### What you have to do
The expected answer is every line of the material, reproduced exactly.

### Records shown

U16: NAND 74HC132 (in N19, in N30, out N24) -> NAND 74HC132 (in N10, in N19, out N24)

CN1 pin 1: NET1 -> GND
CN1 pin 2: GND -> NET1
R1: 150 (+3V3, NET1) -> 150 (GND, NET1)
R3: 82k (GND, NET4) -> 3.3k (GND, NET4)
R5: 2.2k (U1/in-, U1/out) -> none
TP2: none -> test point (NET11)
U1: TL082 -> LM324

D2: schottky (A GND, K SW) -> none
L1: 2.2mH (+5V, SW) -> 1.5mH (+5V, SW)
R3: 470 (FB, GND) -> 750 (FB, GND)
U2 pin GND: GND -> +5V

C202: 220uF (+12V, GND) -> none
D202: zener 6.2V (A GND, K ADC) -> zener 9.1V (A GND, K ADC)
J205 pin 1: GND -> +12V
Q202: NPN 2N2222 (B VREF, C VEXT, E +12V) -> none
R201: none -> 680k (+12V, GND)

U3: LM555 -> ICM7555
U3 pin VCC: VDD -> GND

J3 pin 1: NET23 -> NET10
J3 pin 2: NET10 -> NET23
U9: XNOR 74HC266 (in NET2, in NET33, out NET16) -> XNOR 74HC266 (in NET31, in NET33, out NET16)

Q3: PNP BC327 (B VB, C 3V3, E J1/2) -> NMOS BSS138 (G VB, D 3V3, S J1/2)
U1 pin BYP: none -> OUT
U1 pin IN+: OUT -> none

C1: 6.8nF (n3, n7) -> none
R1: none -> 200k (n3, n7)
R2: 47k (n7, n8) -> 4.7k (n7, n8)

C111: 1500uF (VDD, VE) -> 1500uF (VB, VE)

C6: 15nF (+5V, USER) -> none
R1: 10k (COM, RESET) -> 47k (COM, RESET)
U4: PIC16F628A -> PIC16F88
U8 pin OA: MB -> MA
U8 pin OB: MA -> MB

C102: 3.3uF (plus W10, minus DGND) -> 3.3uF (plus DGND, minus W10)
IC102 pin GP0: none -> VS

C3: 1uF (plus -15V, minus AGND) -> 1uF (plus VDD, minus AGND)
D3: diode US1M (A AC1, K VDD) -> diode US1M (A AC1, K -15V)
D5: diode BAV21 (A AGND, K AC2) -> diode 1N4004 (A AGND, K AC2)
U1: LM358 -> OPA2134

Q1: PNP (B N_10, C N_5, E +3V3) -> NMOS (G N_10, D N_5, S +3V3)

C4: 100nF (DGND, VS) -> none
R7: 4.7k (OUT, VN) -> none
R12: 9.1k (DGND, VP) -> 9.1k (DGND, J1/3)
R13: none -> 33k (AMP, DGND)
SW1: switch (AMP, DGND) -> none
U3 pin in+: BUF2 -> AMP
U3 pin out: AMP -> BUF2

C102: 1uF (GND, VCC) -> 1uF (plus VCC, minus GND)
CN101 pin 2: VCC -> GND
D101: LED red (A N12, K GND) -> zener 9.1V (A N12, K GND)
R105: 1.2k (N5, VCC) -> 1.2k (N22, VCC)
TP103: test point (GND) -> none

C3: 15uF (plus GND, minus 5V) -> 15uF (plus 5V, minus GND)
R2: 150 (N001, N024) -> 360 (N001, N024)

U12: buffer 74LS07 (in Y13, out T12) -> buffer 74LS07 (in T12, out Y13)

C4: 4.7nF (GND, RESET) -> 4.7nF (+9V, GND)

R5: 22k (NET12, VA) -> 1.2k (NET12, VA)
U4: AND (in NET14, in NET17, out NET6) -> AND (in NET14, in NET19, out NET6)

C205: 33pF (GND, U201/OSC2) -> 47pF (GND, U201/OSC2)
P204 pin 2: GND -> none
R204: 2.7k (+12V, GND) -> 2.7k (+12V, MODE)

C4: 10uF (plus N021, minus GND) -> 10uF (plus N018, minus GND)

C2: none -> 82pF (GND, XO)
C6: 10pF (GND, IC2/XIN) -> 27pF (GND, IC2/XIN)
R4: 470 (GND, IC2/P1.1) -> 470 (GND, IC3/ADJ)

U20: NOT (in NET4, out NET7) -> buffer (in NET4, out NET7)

### Result
U16: NAND 74HC132 (in N19, in N30, out N24) -> NAND 74HC132 (in N10, in N19, out N24)

CN1 pin 1: NET1 -> GND
CN1 pin 2: GND -> NET1
R1: 150 (+3V3, NET1) -> 150 (GND, NET1)
R3: 82k (GND, NET4) -> 3.3k (GND, NET4)
R5: 2.2k (U1/in-, U1/out) -> none
TP2: none -> test point (NET11)
U1: TL082 -> LM324

D2: schottky (A GND, K SW) -> none
L1: 2.2mH (+5V, SW) -> 1.5mH (+5V, SW)
R3: 470 (FB, GND) -> 750 (FB, GND)
U2 pin GND: GND -> +5V

C202: 220uF (+12V, GND) -> none
D202: zener 6.2V (A GND, K ADC) -> zener 9.1V (A GND, K ADC)
J205 pin 1: GND -> +12V
Q202: NPN 2N2222 (B VREF, C VEXT, E +12V) -> none
R201: none -> 680k (+12V, GND)

U3: LM555 -> ICM7555
U3 pin VCC: VDD -> GND

J3 pin 1: NET23 -> NET10
J3 pin 2: NET10 -> NET23
U9: XNOR 74HC266 (in NET2, in NET33, out NET16) -> XNOR 74HC266 (in NET31, in NET33, out NET16)

Q3: PNP BC327 (B VB, C 3V3, E J1/2) -> NMOS BSS138 (G VB, D 3V3, S J1/2)
U1 pin BYP: none -> OUT
U1 pin IN+: OUT -> none

C1: 6.8nF (n3, n7) -> none
R1: none -> 200k (n3, n7)
R2: 47k (n7, n8) -> 4.7k (n7, n8)

C111: 1500uF (VDD, VE) -> 1500uF (VB, VE)

C6: 15nF (+5V, USER) -> none
R1: 10k (COM, RESET) -> 47k (COM, RESET)
U4: PIC16F628A -> PIC16F88
U8 pin OA: MB -> MA
U8 pin OB: MA -> MB

C102: 3.3uF (plus W10, minus DGND) -> 3.3uF (plus DGND, minus W10)
IC102 pin GP0: none -> VS

C3: 1uF (plus -15V, minus AGND) -> 1uF (plus VDD, minus AGND)
D3: diode US1M (A AC1, K VDD) -> diode US1M (A AC1, K -15V)
D5: diode BAV21 (A AGND, K AC2) -> diode 1N4004 (A AGND, K AC2)
U1: LM358 -> OPA2134

Q1: PNP (B N_10, C N_5, E +3V3) -> NMOS (G N_10, D N_5, S +3V3)

C4: 100nF (DGND, VS) -> none
R7: 4.7k (OUT, VN) -> none
R12: 9.1k (DGND, VP) -> 9.1k (DGND, J1/3)
R13: none -> 33k (AMP, DGND)
SW1: switch (AMP, DGND) -> none
U3 pin in+: BUF2 -> AMP
U3 pin out: AMP -> BUF2

C102: 1uF (GND, VCC) -> 1uF (plus VCC, minus GND)
CN101 pin 2: VCC -> GND
D101: LED red (A N12, K GND) -> zener 9.1V (A N12, K GND)
R105: 1.2k (N5, VCC) -> 1.2k (N22, VCC)
TP103: test point (GND) -> none

C3: 15uF (plus GND, minus 5V) -> 15uF (plus 5V, minus GND)
R2: 150 (N001, N024) -> 360 (N001, N024)

U12: buffer 74LS07 (in Y13, out T12) -> buffer 74LS07 (in T12, out Y13)

C4: 4.7nF (GND, RESET) -> 4.7nF (+9V, GND)

R5: 22k (NET12, VA) -> 1.2k (NET12, VA)
U4: AND (in NET14, in NET17, out NET6) -> AND (in NET14, in NET19, out NET6)

C205: 33pF (GND, U201/OSC2) -> 47pF (GND, U201/OSC2)
P204 pin 2: GND -> none
R204: 2.7k (+12V, GND) -> 2.7k (+12V, MODE)

C4: 10uF (plus N021, minus GND) -> 10uF (plus N018, minus GND)

C2: none -> 82pF (GND, XO)
C6: 10pF (GND, IC2/XIN) -> 27pF (GND, IC2/XIN)
R4: 470 (GND, IC2/P1.1) -> 470 (GND, IC3/ADJ)

U20: NOT (in NET4, out NET7) -> buffer (in NET4, out NET7)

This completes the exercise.